#### [Data segment]
———

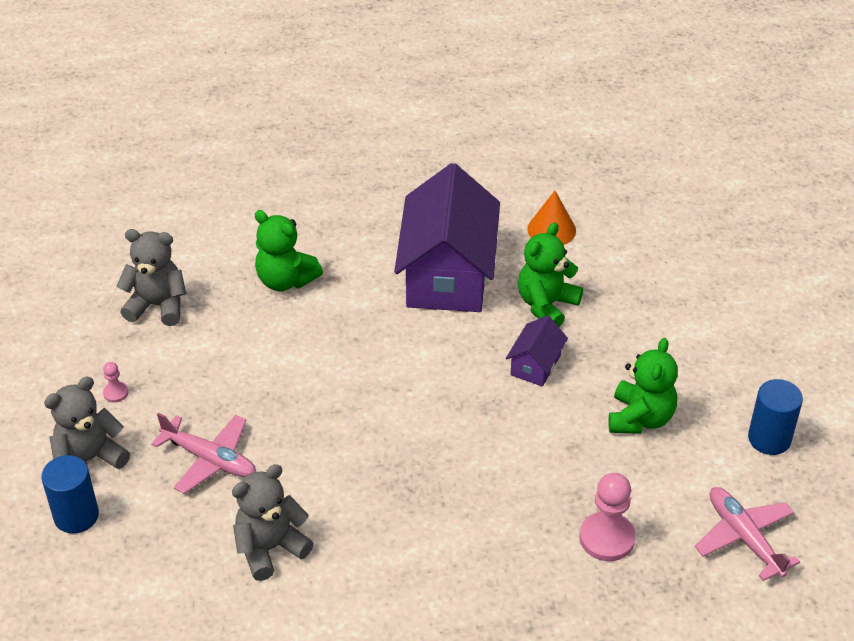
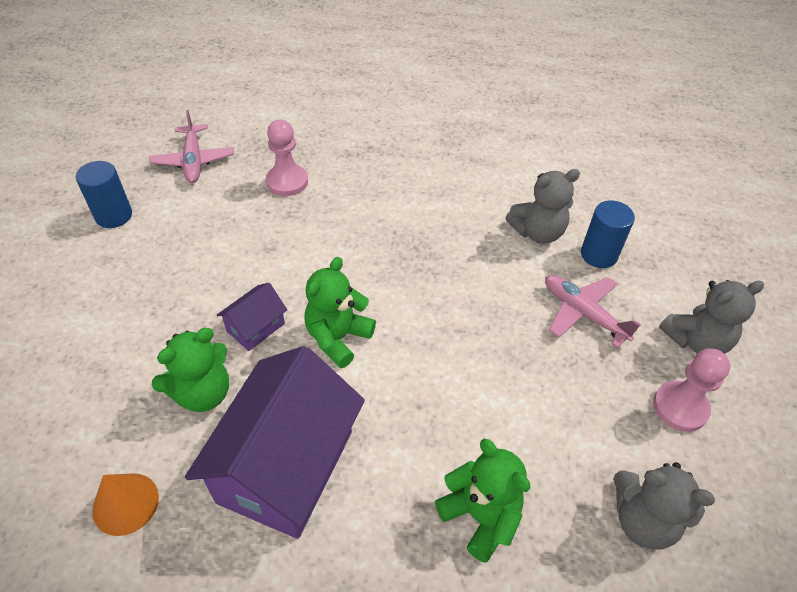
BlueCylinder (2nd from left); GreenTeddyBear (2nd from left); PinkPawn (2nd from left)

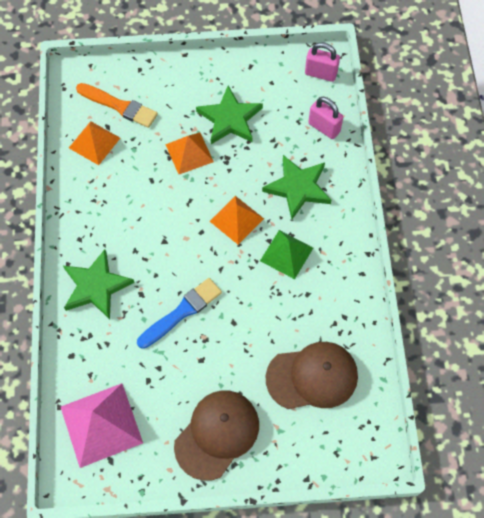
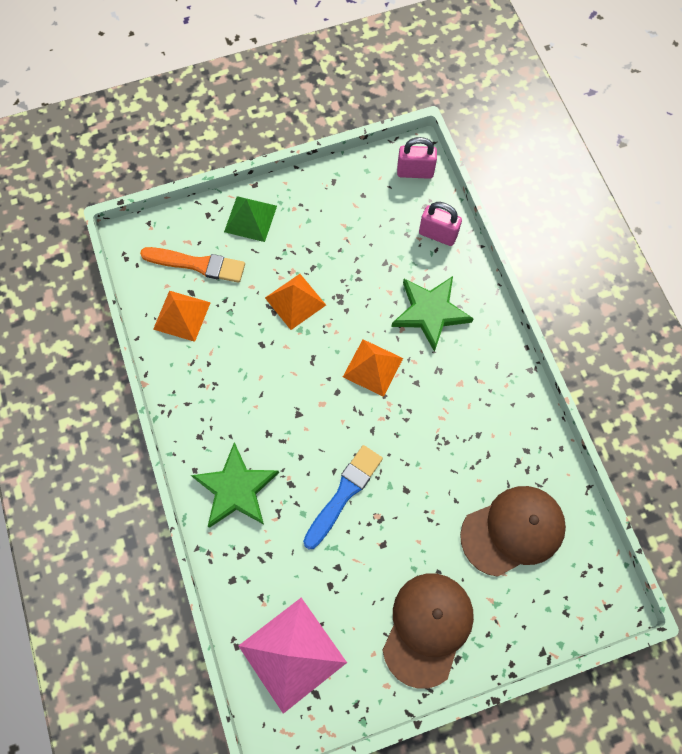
GreenStar (2nd from left in the first image); GreenPyramid

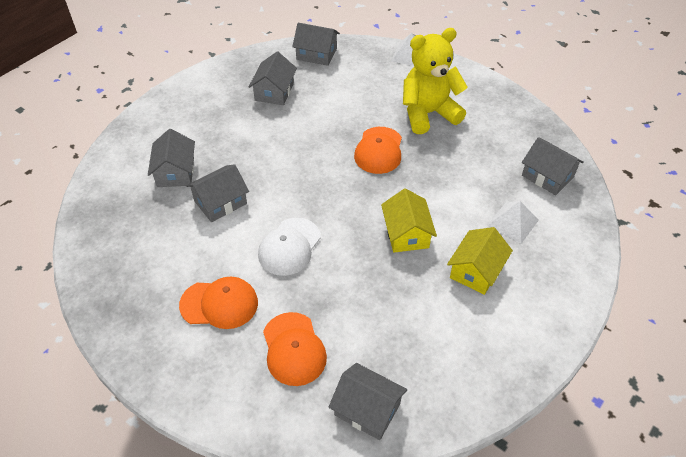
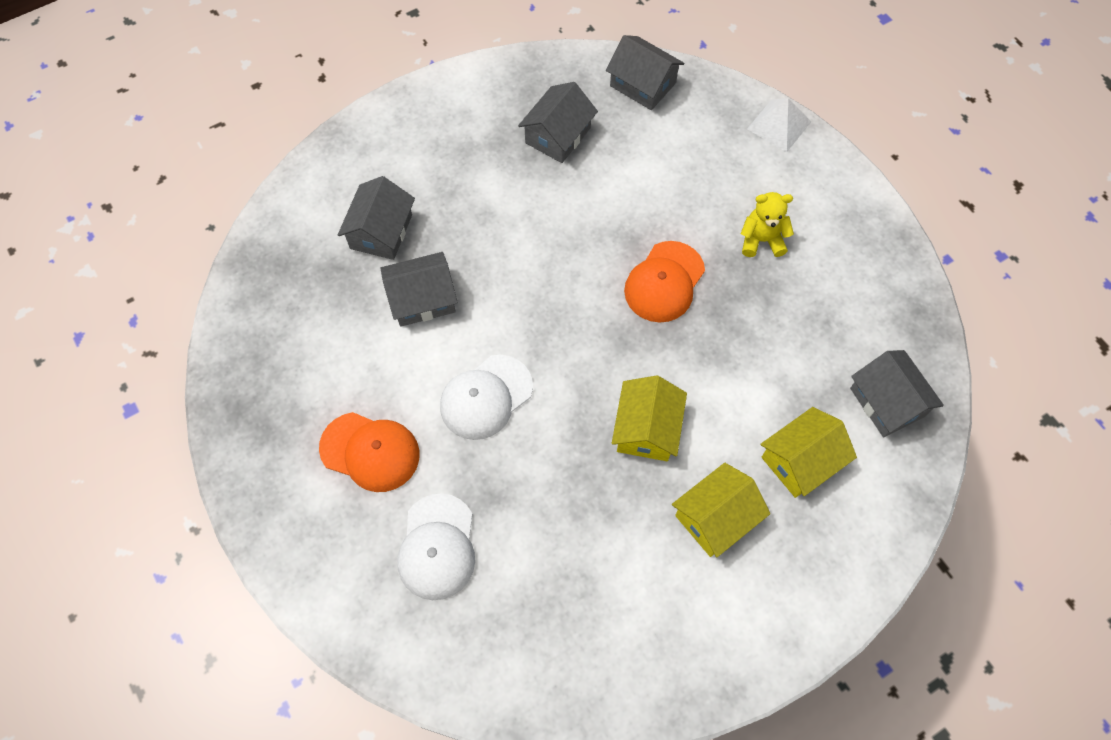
GreyHouse (5th from left in the first image); YellowHouse (3rd from left); WhiteCap (1st from left); YellowTeddyBear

———

#### [Prompt]
Please retype the data exactly, but do not carry over any picture.

#### [Exercise result]
BlueCylinder (2nd from left); GreenTeddyBear (2nd from left); PinkPawn (2nd from left)

GreenStar (2nd from left in the first image); GreenPyramid

GreyHouse (5th from left in the first image); YellowHouse (3rd from left); WhiteCap (1st from left); YellowTeddyBear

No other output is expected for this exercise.